• **YOUR INSTRUCTIONS**:
Could you return only the lines that run from the line with "HALL2 pin VCC: none -> VIN" through the final line of the data, exactly as they stand?

• **RECORDED DATA**:
....
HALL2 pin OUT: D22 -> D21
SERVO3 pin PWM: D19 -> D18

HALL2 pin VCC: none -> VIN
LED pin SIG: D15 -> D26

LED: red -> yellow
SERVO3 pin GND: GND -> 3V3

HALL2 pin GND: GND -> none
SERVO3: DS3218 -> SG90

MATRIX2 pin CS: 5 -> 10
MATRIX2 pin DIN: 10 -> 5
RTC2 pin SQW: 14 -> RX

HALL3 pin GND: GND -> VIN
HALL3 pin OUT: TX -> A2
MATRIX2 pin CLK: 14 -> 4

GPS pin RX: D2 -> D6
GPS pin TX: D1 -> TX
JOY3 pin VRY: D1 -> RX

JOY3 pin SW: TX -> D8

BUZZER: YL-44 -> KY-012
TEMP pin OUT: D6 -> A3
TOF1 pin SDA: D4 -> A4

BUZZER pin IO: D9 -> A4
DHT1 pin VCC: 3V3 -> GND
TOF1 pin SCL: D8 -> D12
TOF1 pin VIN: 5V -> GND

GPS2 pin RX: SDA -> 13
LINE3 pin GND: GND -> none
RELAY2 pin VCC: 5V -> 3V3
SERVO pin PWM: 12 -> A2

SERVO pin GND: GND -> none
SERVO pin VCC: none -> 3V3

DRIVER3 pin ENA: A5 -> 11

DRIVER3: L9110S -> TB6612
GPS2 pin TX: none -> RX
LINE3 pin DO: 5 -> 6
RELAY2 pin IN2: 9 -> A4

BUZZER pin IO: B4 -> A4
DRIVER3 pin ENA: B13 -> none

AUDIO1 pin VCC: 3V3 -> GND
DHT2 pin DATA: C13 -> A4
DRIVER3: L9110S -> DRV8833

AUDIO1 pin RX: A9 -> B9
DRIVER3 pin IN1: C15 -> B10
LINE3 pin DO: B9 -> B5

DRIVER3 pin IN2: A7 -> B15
....
• **WRITTEN SOLUTION**:
HALL2 pin VCC: none -> VIN
LED pin SIG: D15 -> D26

LED: red -> yellow
SERVO3 pin GND: GND -> 3V3

HALL2 pin GND: GND -> none
SERVO3: DS3218 -> SG90

MATRIX2 pin CS: 5 -> 10
MATRIX2 pin DIN: 10 -> 5
RTC2 pin SQW: 14 -> RX

HALL3 pin GND: GND -> VIN
HALL3 pin OUT: TX -> A2
MATRIX2 pin CLK: 14 -> 4

GPS pin RX: D2 -> D6
GPS pin TX: D1 -> TX
JOY3 pin VRY: D1 -> RX

JOY3 pin SW: TX -> D8

BUZZER: YL-44 -> KY-012
TEMP pin OUT: D6 -> A3
TOF1 pin SDA: D4 -> A4

BUZZER pin IO: D9 -> A4
DHT1 pin VCC: 3V3 -> GND
TOF1 pin SCL: D8 -> D12
TOF1 pin VIN: 5V -> GND

GPS2 pin RX: SDA -> 13
LINE3 pin GND: GND -> none
RELAY2 pin VCC: 5V -> 3V3
SERVO pin PWM: 12 -> A2

SERVO pin GND: GND -> none
SERVO pin VCC: none -> 3V3

DRIVER3 pin ENA: A5 -> 11

DRIVER3: L9110S -> TB6612
GPS2 pin TX: none -> RX
LINE3 pin DO: 5 -> 6
RELAY2 pin IN2: 9 -> A4

BUZZER pin IO: B4 -> A4
DRIVER3 pin ENA: B13 -> none

AUDIO1 pin VCC: 3V3 -> GND
DHT2 pin DATA: C13 -> A4
DRIVER3: L9110S -> DRV8833

AUDIO1 pin RX: A9 -> B9
DRIVER3 pin IN1: C15 -> B10
LINE3 pin DO: B9 -> B5

DRIVER3 pin IN2: A7 -> B15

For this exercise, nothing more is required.